> [Exercise] Your answer must be the full set of records, copied exactly, with no pictures in it.

> [Dataset]
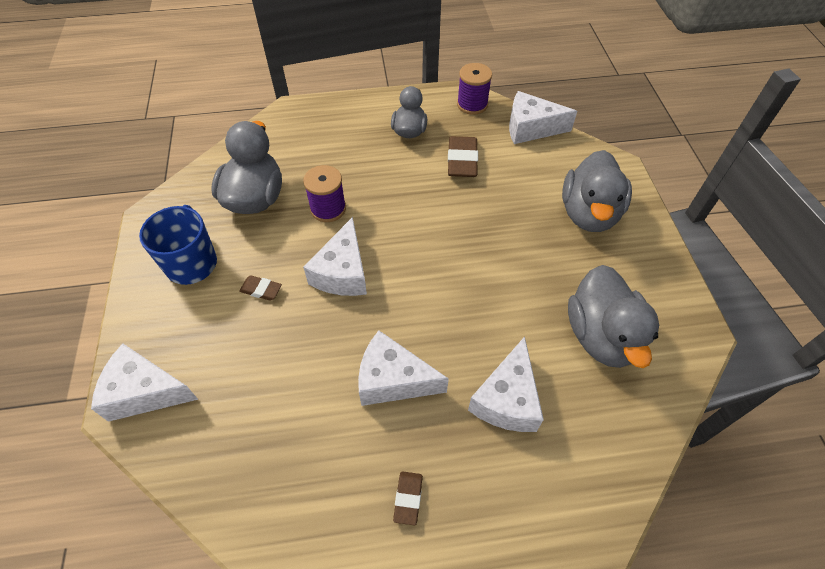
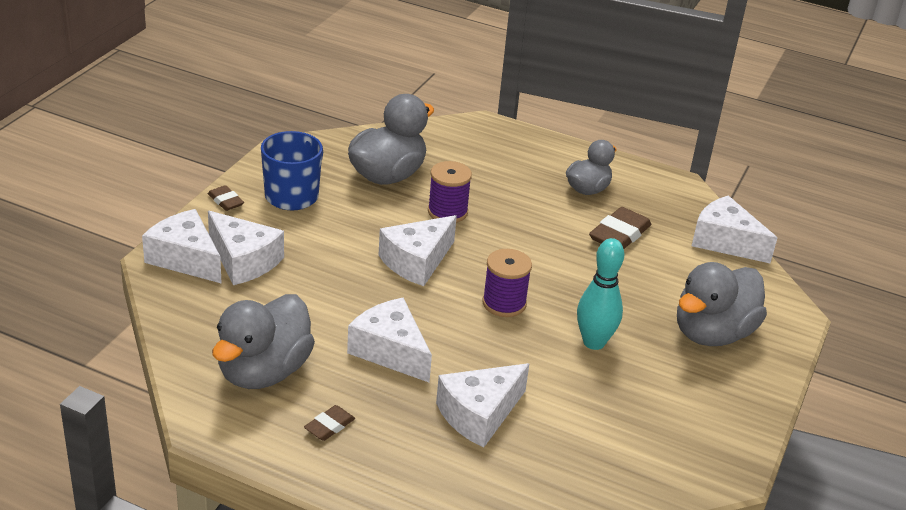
camera: 30 degrees right, 20 degrees down
(200, 360) = (243, 261): none -> white cheese
(261, 290) = (334, 240): brown eraser -> brown eraser (225, 201)
(472, 104) = (679, 196): purple spool -> purple spool (504, 303)
(525, 271) = (594, 342): none -> turquoise bowling pin
(601, 336) = (620, 422): grey duck -> grey duck (264, 372)

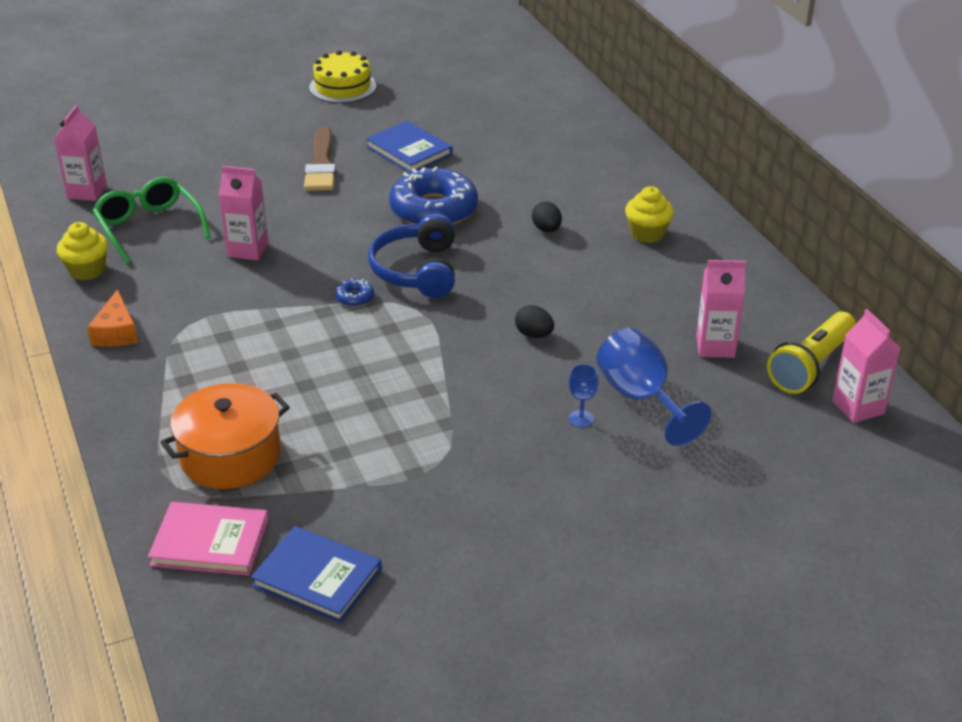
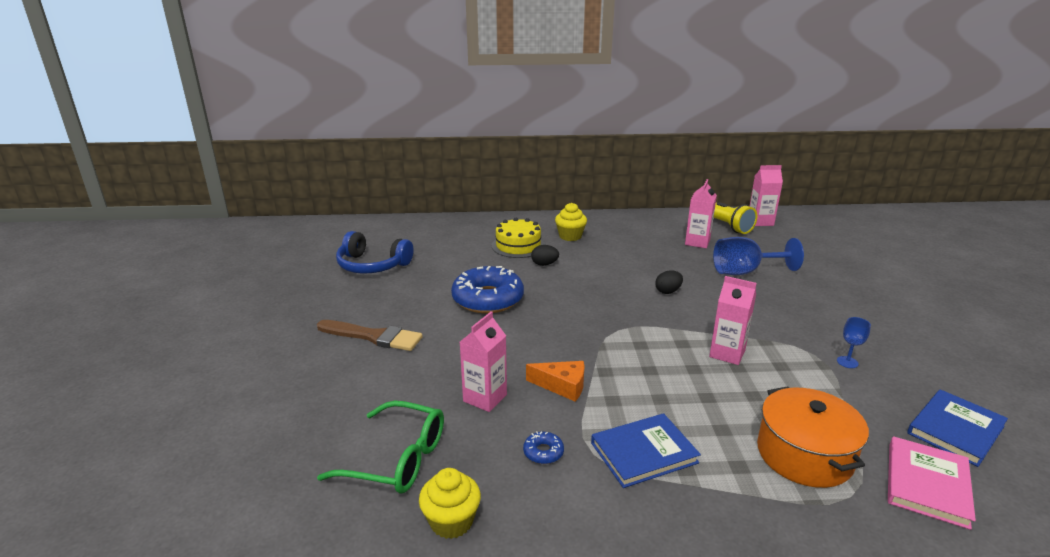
camera: 70 degrees left, 10 degrees down
(87, 192) = (277, 503): pink carton -> pink carton (727, 353)
(116, 332) = (587, 510): orange cheese -> orange cheese (562, 386)
(149, 227) = (397, 459): green glasses -> green glasses turned 150 degrees counterclockwise
(342, 86) = (253, 305): yellow cake -> yellow cake (518, 245)
(355, 298) = (591, 353): blue donut -> blue donut (543, 452)
(409, 150) = (392, 294): blue book -> blue book (644, 453)
(417, 270) = (567, 320): blue headphones -> blue headphones (372, 265)
(581, 419) = (764, 294): blue goblet -> blue goblet (847, 362)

> [Result for this exercise]
camera: 30 degrees right, 20 degrees down
(200, 360) = (243, 261): none -> white cheese
(261, 290) = (334, 240): brown eraser -> brown eraser (225, 201)
(472, 104) = (679, 196): purple spool -> purple spool (504, 303)
(525, 271) = (594, 342): none -> turquoise bowling pin
(601, 336) = (620, 422): grey duck -> grey duck (264, 372)

camera: 70 degrees left, 10 degrees down
(87, 192) = (277, 503): pink carton -> pink carton (727, 353)
(116, 332) = (587, 510): orange cheese -> orange cheese (562, 386)
(149, 227) = (397, 459): green glasses -> green glasses turned 150 degrees counterclockwise
(342, 86) = (253, 305): yellow cake -> yellow cake (518, 245)
(355, 298) = (591, 353): blue donut -> blue donut (543, 452)
(409, 150) = (392, 294): blue book -> blue book (644, 453)
(417, 270) = (567, 320): blue headphones -> blue headphones (372, 265)
(581, 419) = (764, 294): blue goblet -> blue goblet (847, 362)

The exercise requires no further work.